» TO DO
Using the entries below, show all lines with the string "brick".

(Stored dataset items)
:::

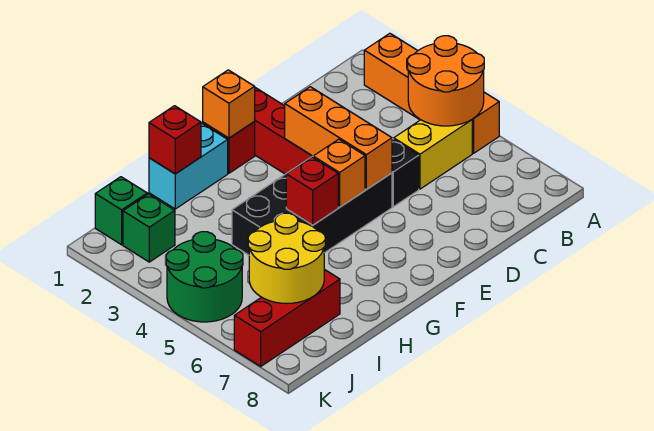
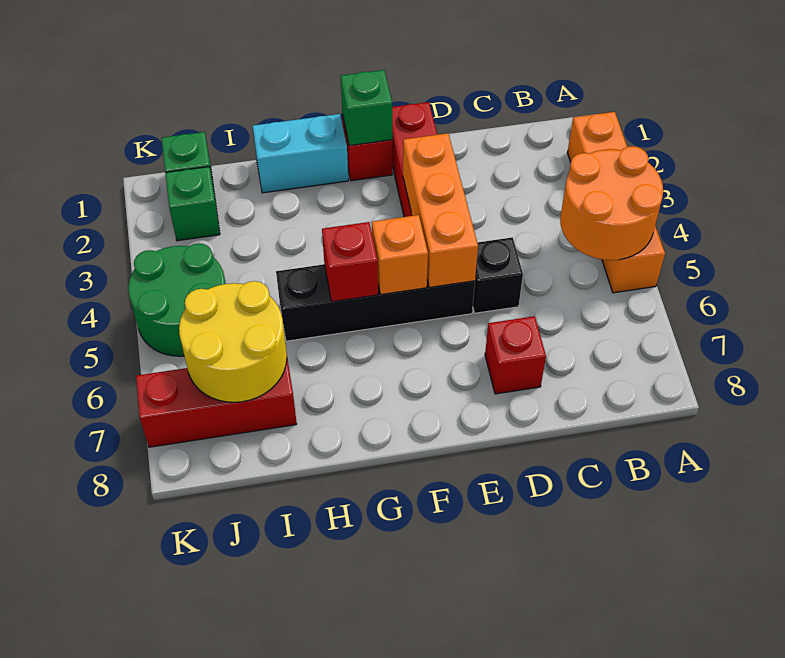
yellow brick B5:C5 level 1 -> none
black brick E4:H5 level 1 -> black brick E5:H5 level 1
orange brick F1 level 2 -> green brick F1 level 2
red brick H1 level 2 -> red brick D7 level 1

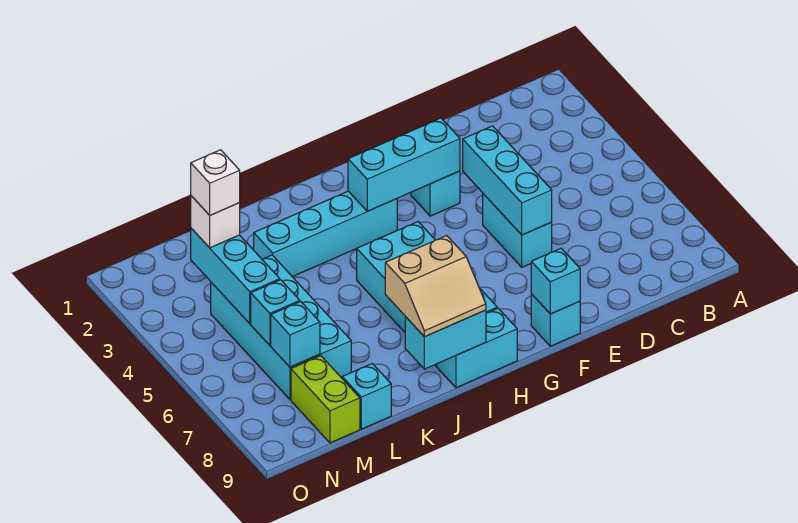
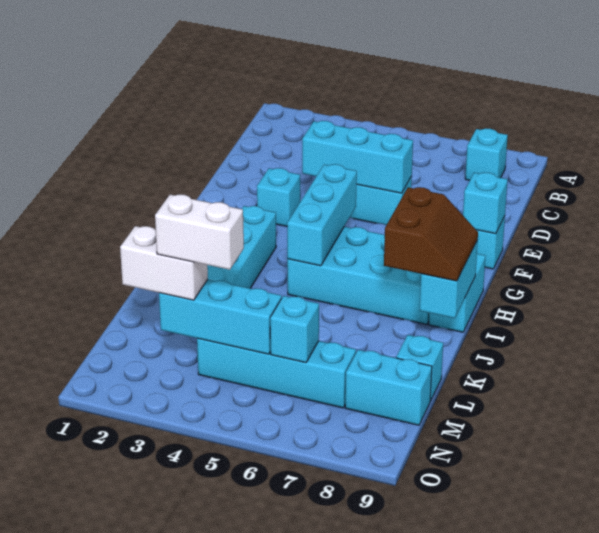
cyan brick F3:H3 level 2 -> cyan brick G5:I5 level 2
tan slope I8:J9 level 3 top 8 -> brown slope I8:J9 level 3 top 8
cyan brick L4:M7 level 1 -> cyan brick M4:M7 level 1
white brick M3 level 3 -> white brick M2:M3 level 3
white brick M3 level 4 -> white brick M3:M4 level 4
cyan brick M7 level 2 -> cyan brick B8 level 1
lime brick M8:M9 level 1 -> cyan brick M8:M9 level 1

:::

» ANSWER SECTION
yellow brick B5:C5 level 1 -> none
black brick E4:H5 level 1 -> black brick E5:H5 level 1
orange brick F1 level 2 -> green brick F1 level 2
red brick H1 level 2 -> red brick D7 level 1
cyan brick F3:H3 level 2 -> cyan brick G5:I5 level 2
cyan brick L4:M7 level 1 -> cyan brick M4:M7 level 1
white brick M3 level 3 -> white brick M2:M3 level 3
white brick M3 level 4 -> white brick M3:M4 level 4
cyan brick M7 level 2 -> cyan brick B8 level 1
lime brick M8:M9 level 1 -> cyan brick M8:M9 level 1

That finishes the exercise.